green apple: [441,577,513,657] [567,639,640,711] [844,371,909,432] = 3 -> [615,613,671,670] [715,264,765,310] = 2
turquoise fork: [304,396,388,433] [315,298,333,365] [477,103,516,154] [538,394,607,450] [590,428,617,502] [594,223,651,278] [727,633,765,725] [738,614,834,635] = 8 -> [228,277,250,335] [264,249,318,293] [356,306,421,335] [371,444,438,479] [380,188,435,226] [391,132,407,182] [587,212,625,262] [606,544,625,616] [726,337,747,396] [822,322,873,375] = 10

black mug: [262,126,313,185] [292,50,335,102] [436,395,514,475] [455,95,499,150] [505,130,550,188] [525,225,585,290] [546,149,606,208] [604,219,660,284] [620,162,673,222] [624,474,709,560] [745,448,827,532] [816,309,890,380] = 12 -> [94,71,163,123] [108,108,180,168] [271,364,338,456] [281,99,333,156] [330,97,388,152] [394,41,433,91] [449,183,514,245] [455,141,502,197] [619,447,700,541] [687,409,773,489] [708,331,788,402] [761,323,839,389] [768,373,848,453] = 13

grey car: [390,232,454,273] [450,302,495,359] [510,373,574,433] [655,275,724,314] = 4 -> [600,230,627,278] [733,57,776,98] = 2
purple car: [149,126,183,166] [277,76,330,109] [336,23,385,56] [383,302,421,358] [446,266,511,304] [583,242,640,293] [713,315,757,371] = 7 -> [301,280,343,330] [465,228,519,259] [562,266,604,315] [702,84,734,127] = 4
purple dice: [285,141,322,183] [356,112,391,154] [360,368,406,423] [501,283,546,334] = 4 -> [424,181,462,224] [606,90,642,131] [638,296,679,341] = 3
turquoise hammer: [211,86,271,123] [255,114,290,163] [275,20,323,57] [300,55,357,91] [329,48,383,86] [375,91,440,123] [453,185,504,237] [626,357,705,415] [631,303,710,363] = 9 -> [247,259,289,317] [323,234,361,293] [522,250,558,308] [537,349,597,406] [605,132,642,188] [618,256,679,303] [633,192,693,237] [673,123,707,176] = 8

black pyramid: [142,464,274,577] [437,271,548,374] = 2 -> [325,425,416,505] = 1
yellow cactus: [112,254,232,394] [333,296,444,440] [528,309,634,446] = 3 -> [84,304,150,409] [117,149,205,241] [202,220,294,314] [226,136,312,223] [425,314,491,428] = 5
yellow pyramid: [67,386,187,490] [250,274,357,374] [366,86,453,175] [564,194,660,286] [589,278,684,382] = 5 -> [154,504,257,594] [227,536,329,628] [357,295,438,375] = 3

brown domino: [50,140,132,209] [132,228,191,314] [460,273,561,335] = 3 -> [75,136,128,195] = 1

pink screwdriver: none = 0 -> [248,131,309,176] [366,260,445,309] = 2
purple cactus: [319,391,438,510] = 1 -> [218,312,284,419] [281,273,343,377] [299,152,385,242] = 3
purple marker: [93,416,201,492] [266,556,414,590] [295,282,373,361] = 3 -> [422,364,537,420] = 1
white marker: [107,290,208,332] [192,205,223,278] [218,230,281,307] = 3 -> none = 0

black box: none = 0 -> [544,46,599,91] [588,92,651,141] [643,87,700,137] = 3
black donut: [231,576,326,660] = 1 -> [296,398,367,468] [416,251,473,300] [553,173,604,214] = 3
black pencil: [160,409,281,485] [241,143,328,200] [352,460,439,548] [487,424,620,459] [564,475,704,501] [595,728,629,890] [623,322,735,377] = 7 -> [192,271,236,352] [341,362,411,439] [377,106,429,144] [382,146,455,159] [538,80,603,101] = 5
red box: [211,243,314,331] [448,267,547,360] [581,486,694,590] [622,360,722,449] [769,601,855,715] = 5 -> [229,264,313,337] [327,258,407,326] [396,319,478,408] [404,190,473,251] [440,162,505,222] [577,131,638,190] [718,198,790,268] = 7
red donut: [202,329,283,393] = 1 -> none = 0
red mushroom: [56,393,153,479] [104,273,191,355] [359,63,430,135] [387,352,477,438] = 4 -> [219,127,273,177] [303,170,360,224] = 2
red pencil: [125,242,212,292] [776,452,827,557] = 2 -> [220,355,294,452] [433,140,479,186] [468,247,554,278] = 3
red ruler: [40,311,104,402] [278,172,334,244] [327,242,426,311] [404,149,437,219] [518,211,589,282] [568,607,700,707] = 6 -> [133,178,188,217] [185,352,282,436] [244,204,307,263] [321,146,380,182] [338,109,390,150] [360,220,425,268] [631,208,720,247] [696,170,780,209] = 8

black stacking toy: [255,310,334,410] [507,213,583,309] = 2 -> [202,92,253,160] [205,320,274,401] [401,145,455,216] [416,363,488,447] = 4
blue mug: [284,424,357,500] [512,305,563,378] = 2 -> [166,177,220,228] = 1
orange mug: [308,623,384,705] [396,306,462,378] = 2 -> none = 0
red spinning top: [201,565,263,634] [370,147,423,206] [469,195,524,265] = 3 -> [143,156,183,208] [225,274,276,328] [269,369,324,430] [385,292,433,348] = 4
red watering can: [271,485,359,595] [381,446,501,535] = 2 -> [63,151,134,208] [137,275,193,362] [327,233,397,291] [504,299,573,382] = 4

TASK GOAL: Quote exactly the first line of the entries and every line after it, stopping with the line that contains "turquoise fork: [304,396,388,433]".

RESULT BELOW:
green apple: [441,577,513,657] [567,639,640,711] [844,371,909,432] = 3 -> [615,613,671,670] [715,264,765,310] = 2
turquoise fork: [304,396,388,433] [315,298,333,365] [477,103,516,154] [538,394,607,450] [590,428,617,502] [594,223,651,278] [727,633,765,725] [738,614,834,635] = 8 -> [228,277,250,335] [264,249,318,293] [356,306,421,335] [371,444,438,479] [380,188,435,226] [391,132,407,182] [587,212,625,262] [606,544,625,616] [726,337,747,396] [822,322,873,375] = 10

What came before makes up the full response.